TASK REQUIREMENTS:
Find all lines in the records that include the word "Stern", and copy them out.

ENTRIES PROVIDED:
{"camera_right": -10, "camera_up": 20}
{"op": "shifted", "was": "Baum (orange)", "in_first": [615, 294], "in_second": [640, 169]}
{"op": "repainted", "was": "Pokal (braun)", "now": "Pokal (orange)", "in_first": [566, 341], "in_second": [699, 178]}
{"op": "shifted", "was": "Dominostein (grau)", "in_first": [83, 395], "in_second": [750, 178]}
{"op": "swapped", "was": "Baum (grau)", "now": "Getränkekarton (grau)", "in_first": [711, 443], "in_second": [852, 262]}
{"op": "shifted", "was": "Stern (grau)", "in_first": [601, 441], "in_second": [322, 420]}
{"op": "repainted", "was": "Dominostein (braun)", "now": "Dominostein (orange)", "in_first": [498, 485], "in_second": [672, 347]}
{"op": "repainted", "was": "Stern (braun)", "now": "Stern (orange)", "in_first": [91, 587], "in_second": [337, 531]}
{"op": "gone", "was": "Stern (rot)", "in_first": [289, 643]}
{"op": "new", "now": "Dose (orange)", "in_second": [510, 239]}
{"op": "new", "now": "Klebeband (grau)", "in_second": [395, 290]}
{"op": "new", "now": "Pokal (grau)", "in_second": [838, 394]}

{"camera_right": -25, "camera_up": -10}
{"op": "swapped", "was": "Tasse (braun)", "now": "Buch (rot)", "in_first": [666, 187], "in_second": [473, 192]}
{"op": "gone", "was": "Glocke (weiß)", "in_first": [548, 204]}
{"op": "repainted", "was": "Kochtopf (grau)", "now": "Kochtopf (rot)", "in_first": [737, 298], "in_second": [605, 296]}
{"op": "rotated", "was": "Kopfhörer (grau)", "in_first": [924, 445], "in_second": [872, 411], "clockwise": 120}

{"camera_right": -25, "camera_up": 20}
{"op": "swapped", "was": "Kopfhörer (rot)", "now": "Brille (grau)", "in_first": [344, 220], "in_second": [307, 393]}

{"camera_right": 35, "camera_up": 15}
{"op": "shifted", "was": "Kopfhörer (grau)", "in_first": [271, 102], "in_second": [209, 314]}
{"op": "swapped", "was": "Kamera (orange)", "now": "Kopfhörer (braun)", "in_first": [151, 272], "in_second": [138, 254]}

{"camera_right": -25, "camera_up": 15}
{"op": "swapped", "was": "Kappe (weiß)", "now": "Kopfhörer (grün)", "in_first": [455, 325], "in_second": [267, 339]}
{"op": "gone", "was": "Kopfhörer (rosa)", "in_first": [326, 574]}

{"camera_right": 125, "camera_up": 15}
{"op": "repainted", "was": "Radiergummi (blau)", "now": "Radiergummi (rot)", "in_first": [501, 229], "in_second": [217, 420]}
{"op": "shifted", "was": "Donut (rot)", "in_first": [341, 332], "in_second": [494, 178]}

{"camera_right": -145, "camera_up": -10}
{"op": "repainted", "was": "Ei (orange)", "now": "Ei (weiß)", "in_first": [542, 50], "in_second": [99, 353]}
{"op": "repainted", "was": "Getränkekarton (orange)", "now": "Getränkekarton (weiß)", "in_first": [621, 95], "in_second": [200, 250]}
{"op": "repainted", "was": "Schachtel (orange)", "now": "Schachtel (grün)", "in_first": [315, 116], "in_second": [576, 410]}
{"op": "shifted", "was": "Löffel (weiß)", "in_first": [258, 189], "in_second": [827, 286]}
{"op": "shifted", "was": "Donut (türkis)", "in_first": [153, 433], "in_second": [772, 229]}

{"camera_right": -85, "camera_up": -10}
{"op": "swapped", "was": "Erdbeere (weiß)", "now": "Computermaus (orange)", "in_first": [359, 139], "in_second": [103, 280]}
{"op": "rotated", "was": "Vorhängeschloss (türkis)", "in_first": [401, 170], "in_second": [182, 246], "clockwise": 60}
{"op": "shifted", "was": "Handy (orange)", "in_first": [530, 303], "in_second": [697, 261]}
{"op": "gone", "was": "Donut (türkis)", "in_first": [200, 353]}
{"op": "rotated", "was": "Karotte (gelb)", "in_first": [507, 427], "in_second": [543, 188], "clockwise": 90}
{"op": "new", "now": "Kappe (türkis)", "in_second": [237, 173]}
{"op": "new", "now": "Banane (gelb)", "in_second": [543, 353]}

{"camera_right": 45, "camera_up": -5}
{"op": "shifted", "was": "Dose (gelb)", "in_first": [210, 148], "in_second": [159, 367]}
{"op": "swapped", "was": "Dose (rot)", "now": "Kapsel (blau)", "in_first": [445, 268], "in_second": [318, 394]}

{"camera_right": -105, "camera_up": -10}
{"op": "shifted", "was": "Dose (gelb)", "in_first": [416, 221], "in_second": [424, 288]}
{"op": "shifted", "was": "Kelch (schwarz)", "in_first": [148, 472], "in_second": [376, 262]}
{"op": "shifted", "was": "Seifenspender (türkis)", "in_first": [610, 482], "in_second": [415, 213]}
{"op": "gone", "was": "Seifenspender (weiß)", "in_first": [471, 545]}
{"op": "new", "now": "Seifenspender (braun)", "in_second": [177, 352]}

WRITTEN ANSWER:
{"op": "shifted", "was": "Stern (grau)", "in_first": [601, 441], "in_second": [322, 420]}
{"op": "repainted", "was": "Stern (braun)", "now": "Stern (orange)", "in_first": [91, 587], "in_second": [337, 531]}
{"op": "gone", "was": "Stern (rot)", "in_first": [289, 643]}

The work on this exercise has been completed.